▶ [Exercise objective]:
Locate every line below that contains the word "braun" and copy it.

▶ [Data excerpts]:
▬▬▬▬▬▬▬▬▬▬

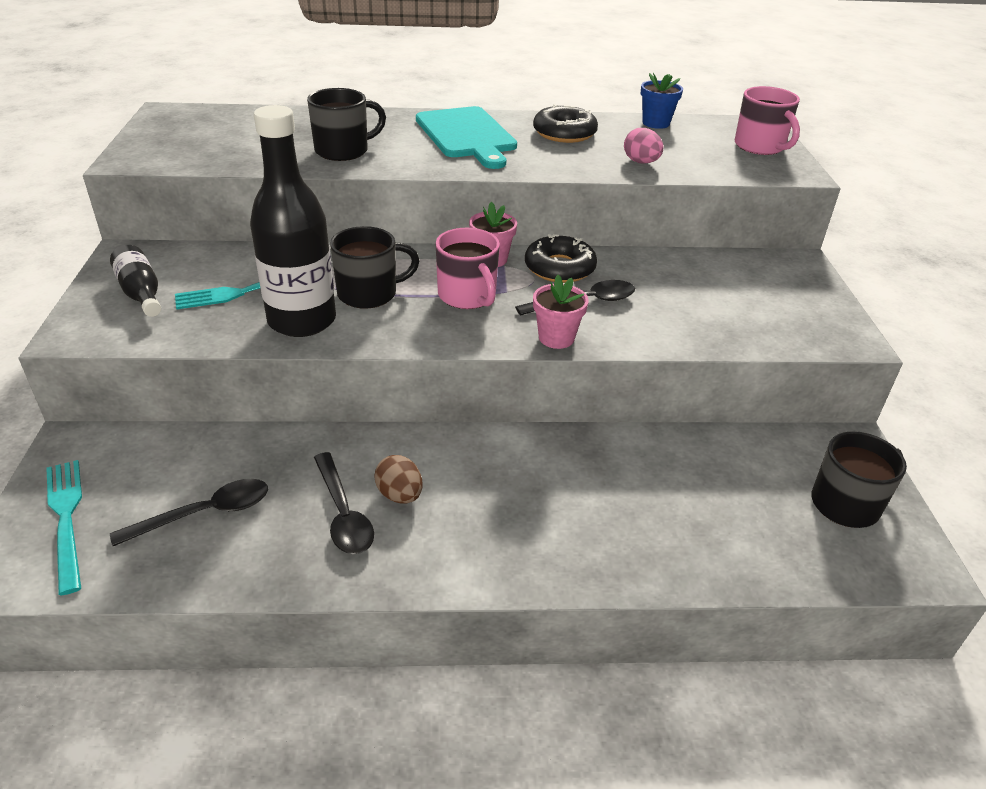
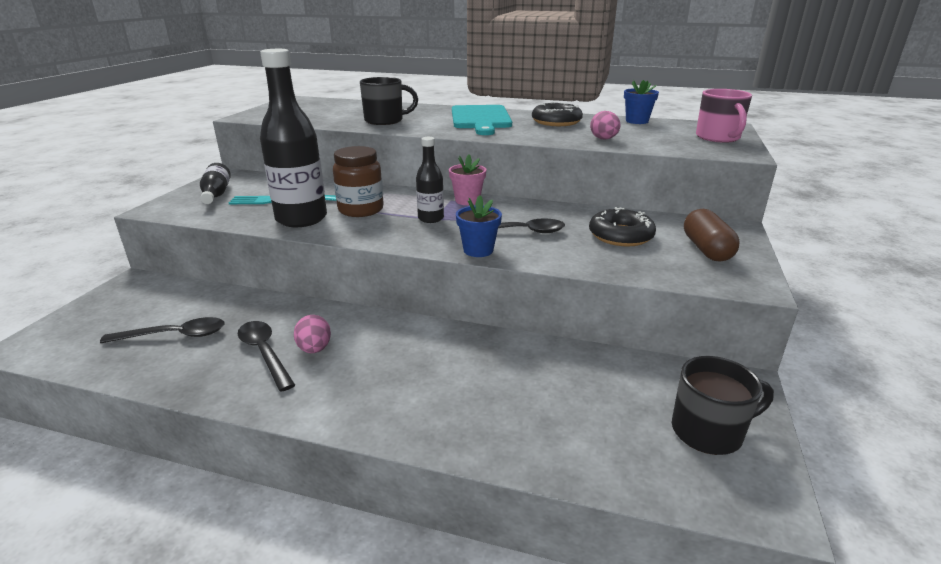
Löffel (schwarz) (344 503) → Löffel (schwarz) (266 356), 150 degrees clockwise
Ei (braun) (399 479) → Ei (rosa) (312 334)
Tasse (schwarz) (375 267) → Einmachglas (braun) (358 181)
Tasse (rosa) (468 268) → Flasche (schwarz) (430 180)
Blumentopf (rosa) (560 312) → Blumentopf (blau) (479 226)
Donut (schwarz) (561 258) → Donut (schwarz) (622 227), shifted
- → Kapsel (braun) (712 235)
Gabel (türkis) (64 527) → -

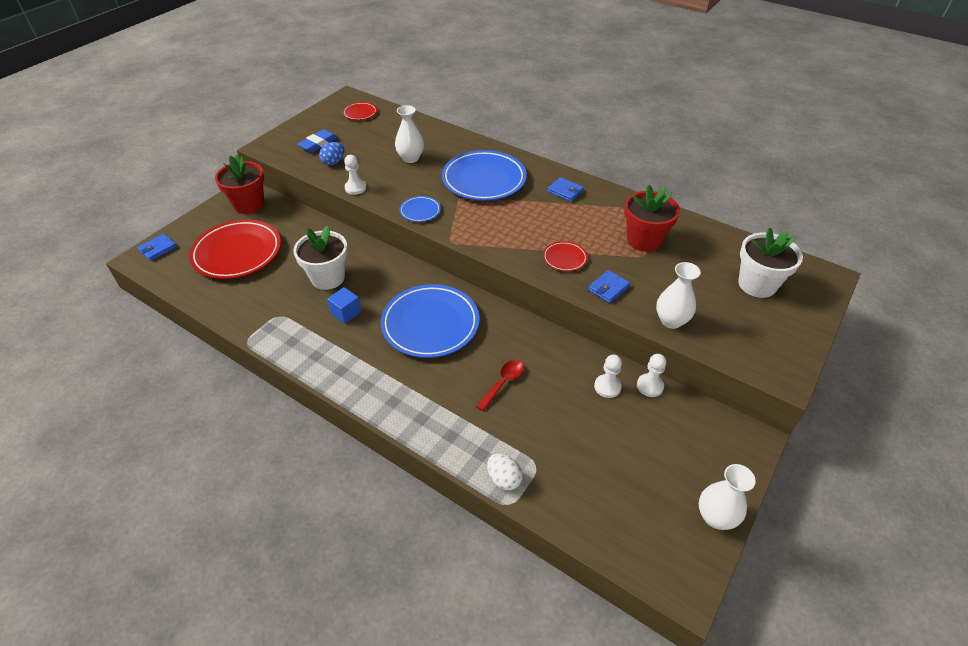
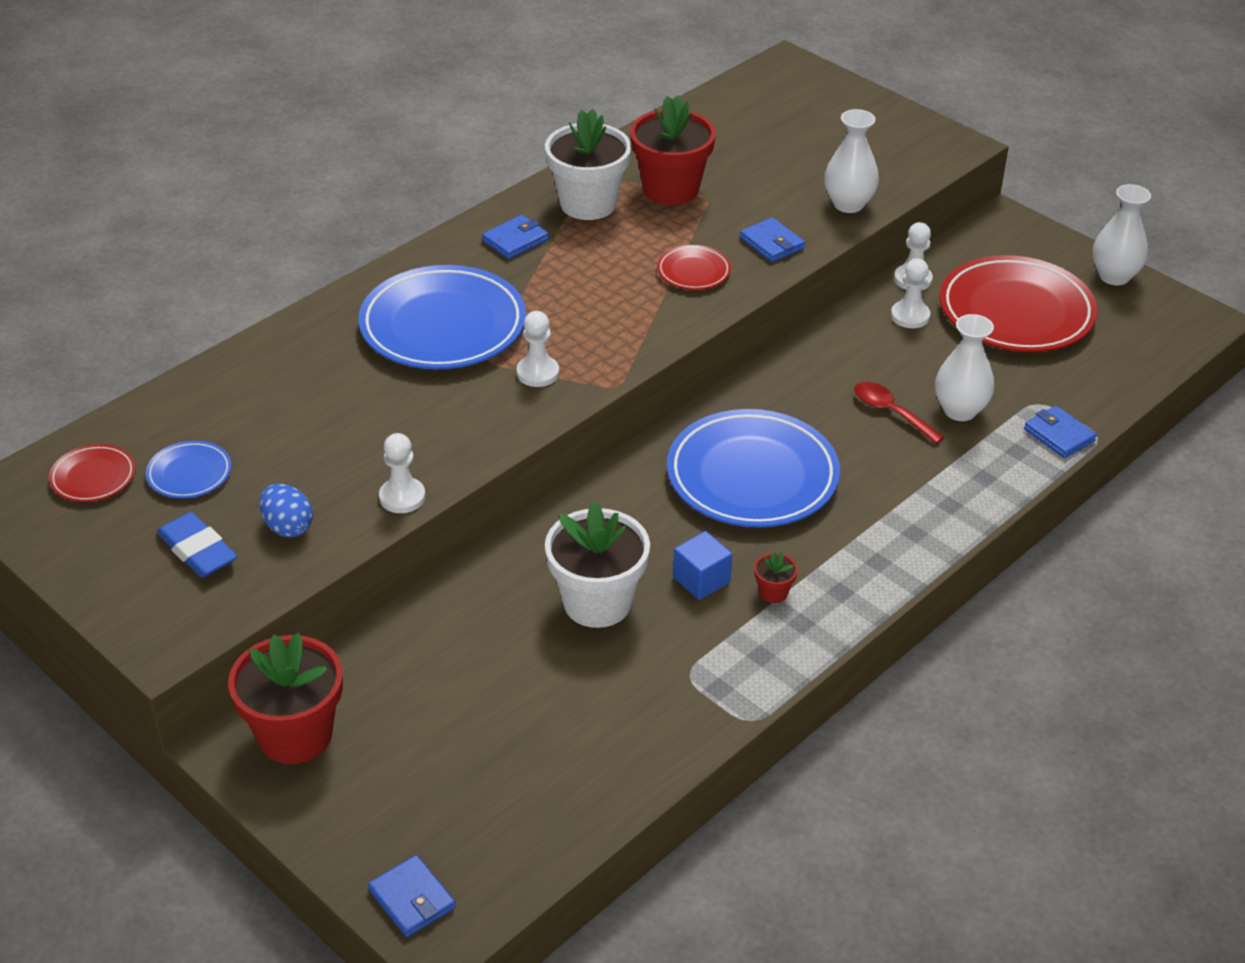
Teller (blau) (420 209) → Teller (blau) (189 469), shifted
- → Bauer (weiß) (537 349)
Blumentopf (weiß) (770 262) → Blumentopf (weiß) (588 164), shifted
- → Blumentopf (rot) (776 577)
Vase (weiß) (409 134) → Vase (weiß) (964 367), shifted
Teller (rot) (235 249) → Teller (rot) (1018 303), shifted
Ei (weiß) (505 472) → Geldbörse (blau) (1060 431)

▬▬▬▬▬▬▬▬▬▬

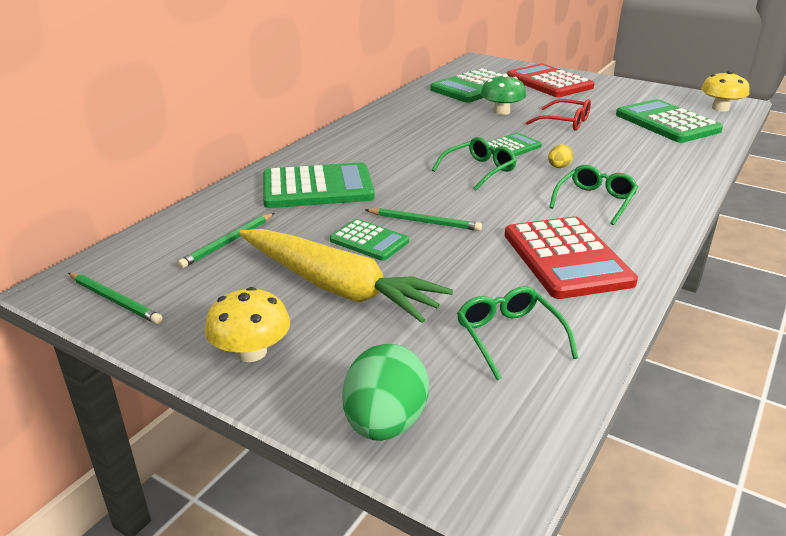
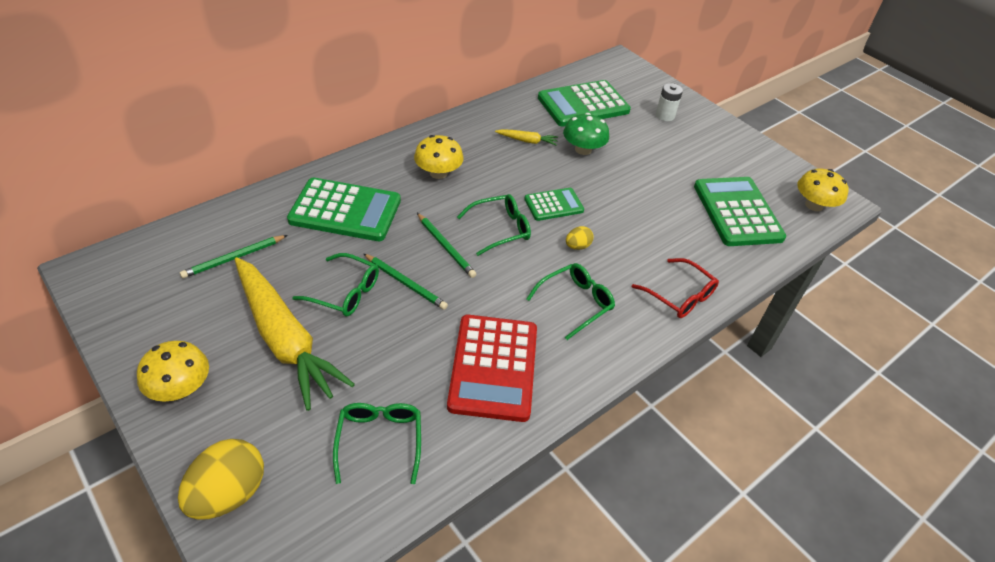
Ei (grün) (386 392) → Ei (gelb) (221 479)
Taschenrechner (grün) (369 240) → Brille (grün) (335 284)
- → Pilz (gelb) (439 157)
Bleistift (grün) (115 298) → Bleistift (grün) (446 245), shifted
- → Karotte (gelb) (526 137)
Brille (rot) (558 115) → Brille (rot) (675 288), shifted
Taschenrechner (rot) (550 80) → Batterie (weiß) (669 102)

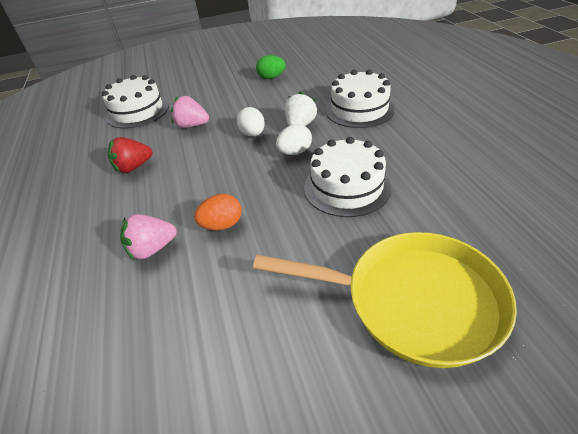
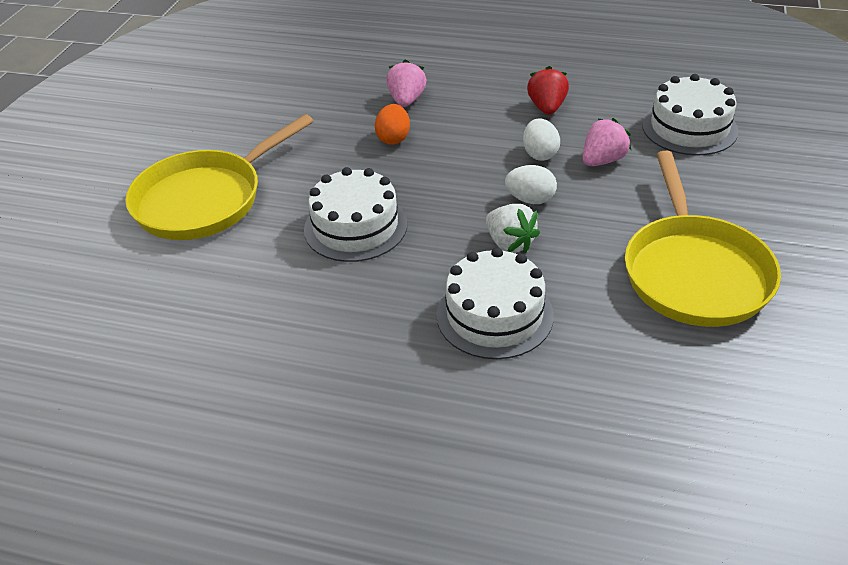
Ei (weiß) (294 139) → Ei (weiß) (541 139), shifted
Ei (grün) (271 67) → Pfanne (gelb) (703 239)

▬▬▬▬▬▬▬▬▬▬

▶ [Expected answer]:
Ei (braun) (399 479) → Ei (rosa) (312 334)
Tasse (schwarz) (375 267) → Einmachglas (braun) (358 181)
- → Kapsel (braun) (712 235)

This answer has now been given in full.